To do
From the first line of the data through the line containing "white duck: 5 -> 6", return each line exactly.

── Data

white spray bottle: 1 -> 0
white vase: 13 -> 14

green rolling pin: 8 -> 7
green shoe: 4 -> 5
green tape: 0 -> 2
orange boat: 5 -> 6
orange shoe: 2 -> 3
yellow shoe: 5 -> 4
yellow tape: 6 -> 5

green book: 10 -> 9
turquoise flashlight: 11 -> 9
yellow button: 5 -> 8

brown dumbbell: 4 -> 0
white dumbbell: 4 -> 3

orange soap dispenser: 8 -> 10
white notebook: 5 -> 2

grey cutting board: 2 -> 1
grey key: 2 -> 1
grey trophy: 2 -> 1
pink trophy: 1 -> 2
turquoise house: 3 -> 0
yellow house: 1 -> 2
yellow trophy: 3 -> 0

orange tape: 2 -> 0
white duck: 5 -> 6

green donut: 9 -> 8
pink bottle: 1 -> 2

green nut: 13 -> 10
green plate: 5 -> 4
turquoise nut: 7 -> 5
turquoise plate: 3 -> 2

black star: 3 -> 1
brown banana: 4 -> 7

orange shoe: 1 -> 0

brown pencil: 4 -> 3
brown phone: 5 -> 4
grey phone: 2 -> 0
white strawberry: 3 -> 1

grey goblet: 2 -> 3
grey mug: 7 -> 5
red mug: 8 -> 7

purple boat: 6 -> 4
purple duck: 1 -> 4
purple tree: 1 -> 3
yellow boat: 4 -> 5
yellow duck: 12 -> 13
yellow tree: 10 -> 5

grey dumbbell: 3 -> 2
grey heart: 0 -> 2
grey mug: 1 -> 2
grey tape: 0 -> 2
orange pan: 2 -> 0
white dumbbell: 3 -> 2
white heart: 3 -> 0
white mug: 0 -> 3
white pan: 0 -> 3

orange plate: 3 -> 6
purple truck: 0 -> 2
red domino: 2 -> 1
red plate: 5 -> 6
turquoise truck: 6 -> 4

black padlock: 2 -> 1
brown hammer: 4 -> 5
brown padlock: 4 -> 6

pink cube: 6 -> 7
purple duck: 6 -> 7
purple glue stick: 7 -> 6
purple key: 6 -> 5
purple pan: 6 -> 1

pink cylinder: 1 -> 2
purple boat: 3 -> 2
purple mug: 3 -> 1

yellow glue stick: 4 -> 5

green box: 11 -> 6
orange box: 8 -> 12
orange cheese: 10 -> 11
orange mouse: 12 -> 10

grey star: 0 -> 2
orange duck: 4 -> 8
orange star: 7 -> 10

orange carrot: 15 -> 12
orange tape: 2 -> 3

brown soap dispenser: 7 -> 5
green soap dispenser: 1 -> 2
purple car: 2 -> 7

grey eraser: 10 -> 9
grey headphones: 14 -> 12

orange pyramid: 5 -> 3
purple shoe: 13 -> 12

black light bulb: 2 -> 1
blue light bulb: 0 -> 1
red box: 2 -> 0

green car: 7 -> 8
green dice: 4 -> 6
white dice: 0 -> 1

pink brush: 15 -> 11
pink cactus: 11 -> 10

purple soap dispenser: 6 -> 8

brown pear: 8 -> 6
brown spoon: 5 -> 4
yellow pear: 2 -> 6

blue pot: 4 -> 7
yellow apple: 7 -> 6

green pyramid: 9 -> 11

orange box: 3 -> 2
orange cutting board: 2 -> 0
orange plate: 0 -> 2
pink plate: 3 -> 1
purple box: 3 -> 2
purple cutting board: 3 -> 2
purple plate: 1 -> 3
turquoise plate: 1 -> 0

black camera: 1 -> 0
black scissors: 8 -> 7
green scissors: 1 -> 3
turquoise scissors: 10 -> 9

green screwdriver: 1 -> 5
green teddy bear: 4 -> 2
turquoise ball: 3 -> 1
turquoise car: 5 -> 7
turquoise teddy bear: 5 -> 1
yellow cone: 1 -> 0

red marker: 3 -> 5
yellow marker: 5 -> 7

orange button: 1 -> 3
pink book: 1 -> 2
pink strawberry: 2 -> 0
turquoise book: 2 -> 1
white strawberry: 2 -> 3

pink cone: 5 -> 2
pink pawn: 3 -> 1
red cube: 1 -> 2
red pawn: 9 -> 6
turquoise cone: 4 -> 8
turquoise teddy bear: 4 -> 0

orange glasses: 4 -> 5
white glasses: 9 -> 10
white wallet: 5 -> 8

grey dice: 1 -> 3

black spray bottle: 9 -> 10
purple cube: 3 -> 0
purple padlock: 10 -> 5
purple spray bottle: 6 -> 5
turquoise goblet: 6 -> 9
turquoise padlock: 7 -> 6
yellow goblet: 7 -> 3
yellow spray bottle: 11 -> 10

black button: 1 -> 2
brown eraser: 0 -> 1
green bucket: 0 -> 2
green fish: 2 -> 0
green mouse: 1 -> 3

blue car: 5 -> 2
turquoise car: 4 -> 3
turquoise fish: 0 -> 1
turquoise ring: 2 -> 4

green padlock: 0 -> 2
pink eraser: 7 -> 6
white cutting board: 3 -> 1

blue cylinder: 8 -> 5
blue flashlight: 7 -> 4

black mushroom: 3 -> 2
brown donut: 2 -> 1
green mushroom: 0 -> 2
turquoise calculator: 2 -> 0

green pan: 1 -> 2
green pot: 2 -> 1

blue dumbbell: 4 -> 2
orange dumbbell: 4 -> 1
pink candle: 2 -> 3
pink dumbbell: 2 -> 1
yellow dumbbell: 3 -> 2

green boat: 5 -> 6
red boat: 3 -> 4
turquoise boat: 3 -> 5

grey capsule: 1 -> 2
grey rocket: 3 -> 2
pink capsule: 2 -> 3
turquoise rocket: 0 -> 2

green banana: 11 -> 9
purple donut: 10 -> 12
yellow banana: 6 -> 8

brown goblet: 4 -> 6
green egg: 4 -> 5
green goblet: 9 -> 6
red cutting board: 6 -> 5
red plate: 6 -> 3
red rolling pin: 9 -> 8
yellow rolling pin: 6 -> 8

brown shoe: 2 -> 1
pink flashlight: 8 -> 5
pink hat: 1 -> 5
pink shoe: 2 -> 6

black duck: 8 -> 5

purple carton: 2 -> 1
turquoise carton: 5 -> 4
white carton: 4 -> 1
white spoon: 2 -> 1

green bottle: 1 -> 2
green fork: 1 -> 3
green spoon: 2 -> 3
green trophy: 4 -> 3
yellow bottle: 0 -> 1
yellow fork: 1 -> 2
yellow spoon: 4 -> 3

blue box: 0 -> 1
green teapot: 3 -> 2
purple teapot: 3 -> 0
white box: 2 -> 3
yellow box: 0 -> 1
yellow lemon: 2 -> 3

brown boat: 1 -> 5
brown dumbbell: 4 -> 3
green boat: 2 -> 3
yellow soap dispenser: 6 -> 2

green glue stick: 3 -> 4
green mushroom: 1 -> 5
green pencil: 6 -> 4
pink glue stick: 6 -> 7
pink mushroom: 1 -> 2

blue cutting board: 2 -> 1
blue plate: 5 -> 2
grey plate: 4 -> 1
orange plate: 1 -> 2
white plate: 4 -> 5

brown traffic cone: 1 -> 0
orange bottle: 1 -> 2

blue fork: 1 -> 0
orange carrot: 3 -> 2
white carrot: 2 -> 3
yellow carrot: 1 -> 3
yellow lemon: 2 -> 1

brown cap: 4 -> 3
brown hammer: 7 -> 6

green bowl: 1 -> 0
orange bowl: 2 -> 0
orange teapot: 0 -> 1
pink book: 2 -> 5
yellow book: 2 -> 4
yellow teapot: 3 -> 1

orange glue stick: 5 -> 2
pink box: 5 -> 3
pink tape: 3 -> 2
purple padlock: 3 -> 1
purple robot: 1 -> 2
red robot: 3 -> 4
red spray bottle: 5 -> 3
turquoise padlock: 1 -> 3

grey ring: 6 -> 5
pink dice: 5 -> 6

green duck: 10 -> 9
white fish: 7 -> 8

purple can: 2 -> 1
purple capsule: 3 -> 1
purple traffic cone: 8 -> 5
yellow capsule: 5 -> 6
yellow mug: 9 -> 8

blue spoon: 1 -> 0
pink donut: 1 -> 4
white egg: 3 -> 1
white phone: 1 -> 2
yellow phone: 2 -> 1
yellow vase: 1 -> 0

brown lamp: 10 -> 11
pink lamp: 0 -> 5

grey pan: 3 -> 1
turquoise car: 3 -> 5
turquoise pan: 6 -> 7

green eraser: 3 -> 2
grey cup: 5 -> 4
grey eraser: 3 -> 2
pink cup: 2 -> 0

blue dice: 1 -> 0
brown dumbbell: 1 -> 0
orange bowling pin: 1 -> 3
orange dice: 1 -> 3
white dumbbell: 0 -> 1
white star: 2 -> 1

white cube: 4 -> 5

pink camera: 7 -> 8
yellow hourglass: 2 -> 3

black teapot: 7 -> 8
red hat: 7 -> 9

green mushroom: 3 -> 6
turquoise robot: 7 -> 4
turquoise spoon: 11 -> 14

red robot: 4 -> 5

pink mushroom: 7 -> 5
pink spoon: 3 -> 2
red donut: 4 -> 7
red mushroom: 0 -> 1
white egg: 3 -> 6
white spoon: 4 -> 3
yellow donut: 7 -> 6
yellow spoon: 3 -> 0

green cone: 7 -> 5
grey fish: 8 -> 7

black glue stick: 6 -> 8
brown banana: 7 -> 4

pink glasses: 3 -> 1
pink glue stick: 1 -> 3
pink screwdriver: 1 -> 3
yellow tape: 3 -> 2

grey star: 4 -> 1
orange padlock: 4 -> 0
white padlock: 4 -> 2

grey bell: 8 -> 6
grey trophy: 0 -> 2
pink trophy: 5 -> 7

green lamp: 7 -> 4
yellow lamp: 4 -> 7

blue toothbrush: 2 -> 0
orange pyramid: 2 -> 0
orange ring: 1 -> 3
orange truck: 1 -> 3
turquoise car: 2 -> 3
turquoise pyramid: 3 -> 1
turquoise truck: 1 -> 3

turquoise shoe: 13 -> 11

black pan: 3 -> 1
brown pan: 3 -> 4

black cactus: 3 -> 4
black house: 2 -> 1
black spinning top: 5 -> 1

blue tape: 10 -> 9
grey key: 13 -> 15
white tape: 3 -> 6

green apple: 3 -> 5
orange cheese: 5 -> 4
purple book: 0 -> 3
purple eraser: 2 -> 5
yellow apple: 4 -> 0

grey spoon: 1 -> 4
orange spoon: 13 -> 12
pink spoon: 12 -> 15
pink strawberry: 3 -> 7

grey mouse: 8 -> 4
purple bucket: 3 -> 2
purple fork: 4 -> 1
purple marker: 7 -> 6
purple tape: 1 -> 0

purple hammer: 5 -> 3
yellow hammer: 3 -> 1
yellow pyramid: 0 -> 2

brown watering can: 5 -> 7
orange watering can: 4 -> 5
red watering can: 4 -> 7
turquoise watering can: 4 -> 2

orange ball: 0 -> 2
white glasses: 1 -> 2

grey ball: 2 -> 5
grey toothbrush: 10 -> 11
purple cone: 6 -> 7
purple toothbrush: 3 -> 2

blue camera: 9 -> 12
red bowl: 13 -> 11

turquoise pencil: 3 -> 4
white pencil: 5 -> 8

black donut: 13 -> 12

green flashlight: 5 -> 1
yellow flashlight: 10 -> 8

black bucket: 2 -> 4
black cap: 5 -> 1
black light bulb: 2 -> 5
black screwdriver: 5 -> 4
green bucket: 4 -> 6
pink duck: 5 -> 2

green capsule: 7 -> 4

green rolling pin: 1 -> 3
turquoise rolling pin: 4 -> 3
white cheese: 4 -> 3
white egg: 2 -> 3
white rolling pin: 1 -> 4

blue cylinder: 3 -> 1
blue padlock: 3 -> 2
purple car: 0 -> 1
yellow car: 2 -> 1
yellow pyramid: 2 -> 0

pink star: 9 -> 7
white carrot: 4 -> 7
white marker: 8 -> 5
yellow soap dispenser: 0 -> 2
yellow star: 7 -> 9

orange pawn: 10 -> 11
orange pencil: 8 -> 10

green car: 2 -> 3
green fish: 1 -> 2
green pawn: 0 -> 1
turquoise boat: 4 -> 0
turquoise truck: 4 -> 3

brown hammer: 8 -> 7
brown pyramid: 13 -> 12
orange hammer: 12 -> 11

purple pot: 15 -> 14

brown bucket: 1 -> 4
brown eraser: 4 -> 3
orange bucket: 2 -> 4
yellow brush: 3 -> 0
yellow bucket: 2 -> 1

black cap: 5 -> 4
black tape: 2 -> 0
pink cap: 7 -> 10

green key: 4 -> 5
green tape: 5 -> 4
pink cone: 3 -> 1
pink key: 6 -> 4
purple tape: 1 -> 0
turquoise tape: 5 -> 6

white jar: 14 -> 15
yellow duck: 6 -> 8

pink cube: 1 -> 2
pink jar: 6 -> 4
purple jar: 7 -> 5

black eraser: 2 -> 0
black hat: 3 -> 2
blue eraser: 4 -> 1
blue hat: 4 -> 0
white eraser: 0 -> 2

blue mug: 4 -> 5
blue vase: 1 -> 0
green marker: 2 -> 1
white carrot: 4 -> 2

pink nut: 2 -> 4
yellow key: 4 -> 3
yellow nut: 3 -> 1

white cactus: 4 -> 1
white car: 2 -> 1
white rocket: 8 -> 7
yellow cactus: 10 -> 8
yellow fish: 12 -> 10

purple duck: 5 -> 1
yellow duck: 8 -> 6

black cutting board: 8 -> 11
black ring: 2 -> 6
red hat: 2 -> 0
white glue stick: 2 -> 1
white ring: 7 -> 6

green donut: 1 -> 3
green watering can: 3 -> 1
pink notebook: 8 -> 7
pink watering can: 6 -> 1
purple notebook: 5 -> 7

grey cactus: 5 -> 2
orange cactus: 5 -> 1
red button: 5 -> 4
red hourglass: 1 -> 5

────

Written solution
white spray bottle: 1 -> 0
white vase: 13 -> 14

green rolling pin: 8 -> 7
green shoe: 4 -> 5
green tape: 0 -> 2
orange boat: 5 -> 6
orange shoe: 2 -> 3
yellow shoe: 5 -> 4
yellow tape: 6 -> 5

green book: 10 -> 9
turquoise flashlight: 11 -> 9
yellow button: 5 -> 8

brown dumbbell: 4 -> 0
white dumbbell: 4 -> 3

orange soap dispenser: 8 -> 10
white notebook: 5 -> 2

grey cutting board: 2 -> 1
grey key: 2 -> 1
grey trophy: 2 -> 1
pink trophy: 1 -> 2
turquoise house: 3 -> 0
yellow house: 1 -> 2
yellow trophy: 3 -> 0

orange tape: 2 -> 0
white duck: 5 -> 6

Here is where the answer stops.